*** Data excerpts

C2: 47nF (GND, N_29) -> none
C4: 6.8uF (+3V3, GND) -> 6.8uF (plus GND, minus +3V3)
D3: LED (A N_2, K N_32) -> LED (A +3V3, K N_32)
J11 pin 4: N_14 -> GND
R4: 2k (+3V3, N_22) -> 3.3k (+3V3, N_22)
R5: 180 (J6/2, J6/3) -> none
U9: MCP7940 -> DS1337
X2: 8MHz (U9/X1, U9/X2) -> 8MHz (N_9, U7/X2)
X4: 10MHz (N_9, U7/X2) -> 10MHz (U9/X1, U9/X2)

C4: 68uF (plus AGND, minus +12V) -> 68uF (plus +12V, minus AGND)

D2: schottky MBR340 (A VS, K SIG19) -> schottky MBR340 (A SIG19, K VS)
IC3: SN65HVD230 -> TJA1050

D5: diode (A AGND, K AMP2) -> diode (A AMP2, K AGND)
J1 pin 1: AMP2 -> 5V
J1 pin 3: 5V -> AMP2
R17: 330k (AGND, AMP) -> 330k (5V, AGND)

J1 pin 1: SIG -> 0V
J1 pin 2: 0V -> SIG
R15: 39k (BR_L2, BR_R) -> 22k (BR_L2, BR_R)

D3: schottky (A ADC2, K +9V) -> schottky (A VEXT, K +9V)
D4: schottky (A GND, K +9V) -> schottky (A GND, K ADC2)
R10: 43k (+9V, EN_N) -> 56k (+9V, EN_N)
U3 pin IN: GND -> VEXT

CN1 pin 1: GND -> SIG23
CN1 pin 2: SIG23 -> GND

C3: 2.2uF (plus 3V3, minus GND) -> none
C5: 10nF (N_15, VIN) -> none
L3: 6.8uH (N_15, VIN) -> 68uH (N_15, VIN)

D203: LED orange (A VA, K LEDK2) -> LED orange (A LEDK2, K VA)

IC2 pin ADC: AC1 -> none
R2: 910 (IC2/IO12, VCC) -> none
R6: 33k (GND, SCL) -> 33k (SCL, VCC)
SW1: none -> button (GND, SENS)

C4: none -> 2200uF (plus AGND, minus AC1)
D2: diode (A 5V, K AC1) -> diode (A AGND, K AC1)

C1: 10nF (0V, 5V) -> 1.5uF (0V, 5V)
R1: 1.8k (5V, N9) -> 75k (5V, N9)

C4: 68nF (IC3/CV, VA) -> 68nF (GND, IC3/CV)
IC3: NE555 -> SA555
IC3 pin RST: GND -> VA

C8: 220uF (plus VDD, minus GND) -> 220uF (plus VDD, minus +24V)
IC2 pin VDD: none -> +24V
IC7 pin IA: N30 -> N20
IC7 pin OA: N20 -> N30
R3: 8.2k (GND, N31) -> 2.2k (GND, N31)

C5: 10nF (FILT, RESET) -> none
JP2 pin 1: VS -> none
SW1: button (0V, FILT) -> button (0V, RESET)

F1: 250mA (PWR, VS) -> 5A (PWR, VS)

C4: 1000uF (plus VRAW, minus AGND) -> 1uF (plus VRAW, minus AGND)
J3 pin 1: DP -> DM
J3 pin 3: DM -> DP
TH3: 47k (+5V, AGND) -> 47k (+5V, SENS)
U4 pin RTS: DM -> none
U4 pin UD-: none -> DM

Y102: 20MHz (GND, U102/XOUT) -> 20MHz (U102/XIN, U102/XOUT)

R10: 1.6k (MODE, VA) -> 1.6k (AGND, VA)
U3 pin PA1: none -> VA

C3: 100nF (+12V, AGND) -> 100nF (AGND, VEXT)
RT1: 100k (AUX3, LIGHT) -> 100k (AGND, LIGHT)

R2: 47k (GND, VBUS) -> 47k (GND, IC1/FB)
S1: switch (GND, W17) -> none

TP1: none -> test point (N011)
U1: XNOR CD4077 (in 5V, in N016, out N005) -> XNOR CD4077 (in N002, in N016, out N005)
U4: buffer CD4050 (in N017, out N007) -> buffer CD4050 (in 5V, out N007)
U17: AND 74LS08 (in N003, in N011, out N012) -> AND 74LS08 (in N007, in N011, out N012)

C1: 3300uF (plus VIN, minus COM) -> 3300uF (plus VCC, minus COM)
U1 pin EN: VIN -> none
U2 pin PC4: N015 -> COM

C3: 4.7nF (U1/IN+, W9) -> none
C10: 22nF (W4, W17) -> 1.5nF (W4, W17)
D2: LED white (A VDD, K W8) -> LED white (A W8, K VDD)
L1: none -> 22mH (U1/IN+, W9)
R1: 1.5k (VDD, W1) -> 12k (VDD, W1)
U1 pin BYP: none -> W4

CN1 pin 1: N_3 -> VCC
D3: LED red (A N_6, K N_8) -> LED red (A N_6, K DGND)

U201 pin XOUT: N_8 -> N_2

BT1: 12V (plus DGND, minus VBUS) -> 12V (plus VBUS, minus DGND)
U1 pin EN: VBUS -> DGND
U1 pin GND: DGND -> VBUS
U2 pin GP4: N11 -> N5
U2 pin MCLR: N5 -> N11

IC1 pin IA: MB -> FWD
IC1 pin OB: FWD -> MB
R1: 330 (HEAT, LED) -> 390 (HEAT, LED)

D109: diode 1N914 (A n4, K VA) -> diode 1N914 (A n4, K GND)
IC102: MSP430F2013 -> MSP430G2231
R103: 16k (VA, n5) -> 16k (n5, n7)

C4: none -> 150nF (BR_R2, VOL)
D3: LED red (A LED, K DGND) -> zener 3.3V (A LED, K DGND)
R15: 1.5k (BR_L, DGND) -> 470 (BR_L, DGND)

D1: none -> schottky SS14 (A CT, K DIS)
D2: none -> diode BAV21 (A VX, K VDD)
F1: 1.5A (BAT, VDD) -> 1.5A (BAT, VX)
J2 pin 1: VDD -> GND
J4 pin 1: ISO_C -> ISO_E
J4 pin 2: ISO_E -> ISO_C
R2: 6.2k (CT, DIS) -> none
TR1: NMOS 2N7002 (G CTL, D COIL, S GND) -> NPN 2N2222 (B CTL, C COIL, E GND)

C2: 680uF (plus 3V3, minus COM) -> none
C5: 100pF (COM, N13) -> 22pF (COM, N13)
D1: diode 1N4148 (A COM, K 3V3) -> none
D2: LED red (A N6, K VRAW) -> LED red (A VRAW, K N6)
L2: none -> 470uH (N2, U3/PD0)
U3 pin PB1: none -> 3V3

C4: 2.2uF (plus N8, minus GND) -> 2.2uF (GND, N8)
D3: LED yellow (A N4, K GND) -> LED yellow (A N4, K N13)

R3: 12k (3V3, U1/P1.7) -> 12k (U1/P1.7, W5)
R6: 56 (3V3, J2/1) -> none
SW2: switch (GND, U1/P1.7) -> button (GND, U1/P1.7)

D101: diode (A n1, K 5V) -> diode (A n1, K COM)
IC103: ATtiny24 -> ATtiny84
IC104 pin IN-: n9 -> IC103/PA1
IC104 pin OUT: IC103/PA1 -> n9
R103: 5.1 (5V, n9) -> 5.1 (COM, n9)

******

▶ **Assignment**
Exact retyping of every entry is required.

▶ **Solution below**
C2: 47nF (GND, N_29) -> none
C4: 6.8uF (+3V3, GND) -> 6.8uF (plus GND, minus +3V3)
D3: LED (A N_2, K N_32) -> LED (A +3V3, K N_32)
J11 pin 4: N_14 -> GND
R4: 2k (+3V3, N_22) -> 3.3k (+3V3, N_22)
R5: 180 (J6/2, J6/3) -> none
U9: MCP7940 -> DS1337
X2: 8MHz (U9/X1, U9/X2) -> 8MHz (N_9, U7/X2)
X4: 10MHz (N_9, U7/X2) -> 10MHz (U9/X1, U9/X2)

C4: 68uF (plus AGND, minus +12V) -> 68uF (plus +12V, minus AGND)

D2: schottky MBR340 (A VS, K SIG19) -> schottky MBR340 (A SIG19, K VS)
IC3: SN65HVD230 -> TJA1050

D5: diode (A AGND, K AMP2) -> diode (A AMP2, K AGND)
J1 pin 1: AMP2 -> 5V
J1 pin 3: 5V -> AMP2
R17: 330k (AGND, AMP) -> 330k (5V, AGND)

J1 pin 1: SIG -> 0V
J1 pin 2: 0V -> SIG
R15: 39k (BR_L2, BR_R) -> 22k (BR_L2, BR_R)

D3: schottky (A ADC2, K +9V) -> schottky (A VEXT, K +9V)
D4: schottky (A GND, K +9V) -> schottky (A GND, K ADC2)
R10: 43k (+9V, EN_N) -> 56k (+9V, EN_N)
U3 pin IN: GND -> VEXT

CN1 pin 1: GND -> SIG23
CN1 pin 2: SIG23 -> GND

C3: 2.2uF (plus 3V3, minus GND) -> none
C5: 10nF (N_15, VIN) -> none
L3: 6.8uH (N_15, VIN) -> 68uH (N_15, VIN)

D203: LED orange (A VA, K LEDK2) -> LED orange (A LEDK2, K VA)

IC2 pin ADC: AC1 -> none
R2: 910 (IC2/IO12, VCC) -> none
R6: 33k (GND, SCL) -> 33k (SCL, VCC)
SW1: none -> button (GND, SENS)

C4: none -> 2200uF (plus AGND, minus AC1)
D2: diode (A 5V, K AC1) -> diode (A AGND, K AC1)

C1: 10nF (0V, 5V) -> 1.5uF (0V, 5V)
R1: 1.8k (5V, N9) -> 75k (5V, N9)

C4: 68nF (IC3/CV, VA) -> 68nF (GND, IC3/CV)
IC3: NE555 -> SA555
IC3 pin RST: GND -> VA

C8: 220uF (plus VDD, minus GND) -> 220uF (plus VDD, minus +24V)
IC2 pin VDD: none -> +24V
IC7 pin IA: N30 -> N20
IC7 pin OA: N20 -> N30
R3: 8.2k (GND, N31) -> 2.2k (GND, N31)

C5: 10nF (FILT, RESET) -> none
JP2 pin 1: VS -> none
SW1: button (0V, FILT) -> button (0V, RESET)

F1: 250mA (PWR, VS) -> 5A (PWR, VS)

C4: 1000uF (plus VRAW, minus AGND) -> 1uF (plus VRAW, minus AGND)
J3 pin 1: DP -> DM
J3 pin 3: DM -> DP
TH3: 47k (+5V, AGND) -> 47k (+5V, SENS)
U4 pin RTS: DM -> none
U4 pin UD-: none -> DM

Y102: 20MHz (GND, U102/XOUT) -> 20MHz (U102/XIN, U102/XOUT)

R10: 1.6k (MODE, VA) -> 1.6k (AGND, VA)
U3 pin PA1: none -> VA

C3: 100nF (+12V, AGND) -> 100nF (AGND, VEXT)
RT1: 100k (AUX3, LIGHT) -> 100k (AGND, LIGHT)

R2: 47k (GND, VBUS) -> 47k (GND, IC1/FB)
S1: switch (GND, W17) -> none

TP1: none -> test point (N011)
U1: XNOR CD4077 (in 5V, in N016, out N005) -> XNOR CD4077 (in N002, in N016, out N005)
U4: buffer CD4050 (in N017, out N007) -> buffer CD4050 (in 5V, out N007)
U17: AND 74LS08 (in N003, in N011, out N012) -> AND 74LS08 (in N007, in N011, out N012)

C1: 3300uF (plus VIN, minus COM) -> 3300uF (plus VCC, minus COM)
U1 pin EN: VIN -> none
U2 pin PC4: N015 -> COM

C3: 4.7nF (U1/IN+, W9) -> none
C10: 22nF (W4, W17) -> 1.5nF (W4, W17)
D2: LED white (A VDD, K W8) -> LED white (A W8, K VDD)
L1: none -> 22mH (U1/IN+, W9)
R1: 1.5k (VDD, W1) -> 12k (VDD, W1)
U1 pin BYP: none -> W4

CN1 pin 1: N_3 -> VCC
D3: LED red (A N_6, K N_8) -> LED red (A N_6, K DGND)

U201 pin XOUT: N_8 -> N_2

BT1: 12V (plus DGND, minus VBUS) -> 12V (plus VBUS, minus DGND)
U1 pin EN: VBUS -> DGND
U1 pin GND: DGND -> VBUS
U2 pin GP4: N11 -> N5
U2 pin MCLR: N5 -> N11

IC1 pin IA: MB -> FWD
IC1 pin OB: FWD -> MB
R1: 330 (HEAT, LED) -> 390 (HEAT, LED)

D109: diode 1N914 (A n4, K VA) -> diode 1N914 (A n4, K GND)
IC102: MSP430F2013 -> MSP430G2231
R103: 16k (VA, n5) -> 16k (n5, n7)

C4: none -> 150nF (BR_R2, VOL)
D3: LED red (A LED, K DGND) -> zener 3.3V (A LED, K DGND)
R15: 1.5k (BR_L, DGND) -> 470 (BR_L, DGND)

D1: none -> schottky SS14 (A CT, K DIS)
D2: none -> diode BAV21 (A VX, K VDD)
F1: 1.5A (BAT, VDD) -> 1.5A (BAT, VX)
J2 pin 1: VDD -> GND
J4 pin 1: ISO_C -> ISO_E
J4 pin 2: ISO_E -> ISO_C
R2: 6.2k (CT, DIS) -> none
TR1: NMOS 2N7002 (G CTL, D COIL, S GND) -> NPN 2N2222 (B CTL, C COIL, E GND)

C2: 680uF (plus 3V3, minus COM) -> none
C5: 100pF (COM, N13) -> 22pF (COM, N13)
D1: diode 1N4148 (A COM, K 3V3) -> none
D2: LED red (A N6, K VRAW) -> LED red (A VRAW, K N6)
L2: none -> 470uH (N2, U3/PD0)
U3 pin PB1: none -> 3V3

C4: 2.2uF (plus N8, minus GND) -> 2.2uF (GND, N8)
D3: LED yellow (A N4, K GND) -> LED yellow (A N4, K N13)

R3: 12k (3V3, U1/P1.7) -> 12k (U1/P1.7, W5)
R6: 56 (3V3, J2/1) -> none
SW2: switch (GND, U1/P1.7) -> button (GND, U1/P1.7)

D101: diode (A n1, K 5V) -> diode (A n1, K COM)
IC103: ATtiny24 -> ATtiny84
IC104 pin IN-: n9 -> IC103/PA1
IC104 pin OUT: IC103/PA1 -> n9
R103: 5.1 (5V, n9) -> 5.1 (COM, n9)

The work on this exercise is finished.